(Stored items from a collection)
- - - - -
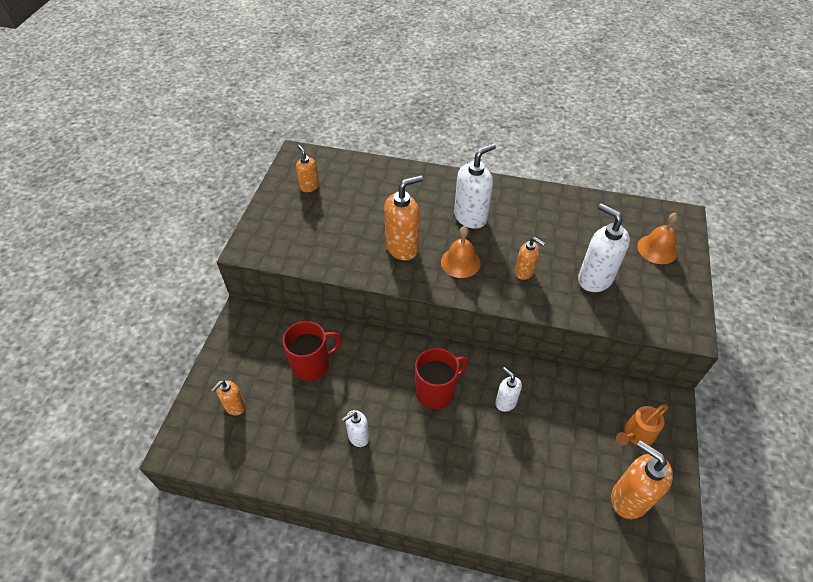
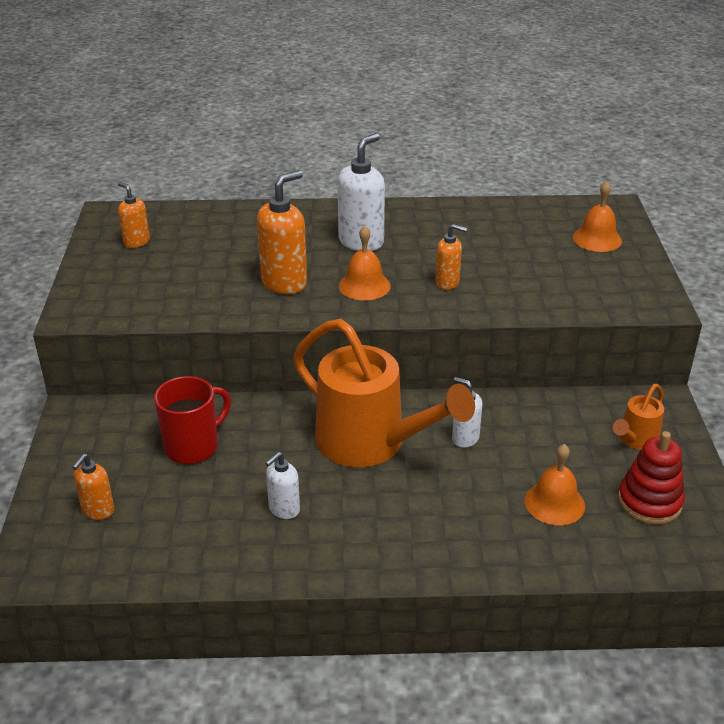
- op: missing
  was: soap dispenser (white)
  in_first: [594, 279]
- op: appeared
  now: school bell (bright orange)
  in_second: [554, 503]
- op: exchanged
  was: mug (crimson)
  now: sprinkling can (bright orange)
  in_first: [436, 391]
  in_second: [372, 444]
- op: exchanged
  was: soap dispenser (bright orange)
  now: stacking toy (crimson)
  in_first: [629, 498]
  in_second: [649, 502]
- - - - -
§ **Task details**
Each line of the data that holds the word "dispenser" should be copied.

§ **Finished task**
  was: soap dispenser (white)
  was: soap dispenser (bright orange)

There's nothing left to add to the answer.